Exercise aim -
Each entry must be copied exactly, without omission.

Segment Start: Data supplied

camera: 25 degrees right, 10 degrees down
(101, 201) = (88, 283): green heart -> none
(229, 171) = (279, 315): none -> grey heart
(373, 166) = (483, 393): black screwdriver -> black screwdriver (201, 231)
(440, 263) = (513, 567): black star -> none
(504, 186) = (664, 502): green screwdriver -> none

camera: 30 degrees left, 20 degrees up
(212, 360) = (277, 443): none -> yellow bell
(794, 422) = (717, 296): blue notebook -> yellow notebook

Segment End: Data supplied

Answer for this exercise -
camera: 25 degrees right, 10 degrees down
(101, 201) = (88, 283): green heart -> none
(229, 171) = (279, 315): none -> grey heart
(373, 166) = (483, 393): black screwdriver -> black screwdriver (201, 231)
(440, 263) = (513, 567): black star -> none
(504, 186) = (664, 502): green screwdriver -> none

camera: 30 degrees left, 20 degrees up
(212, 360) = (277, 443): none -> yellow bell
(794, 422) = (717, 296): blue notebook -> yellow notebook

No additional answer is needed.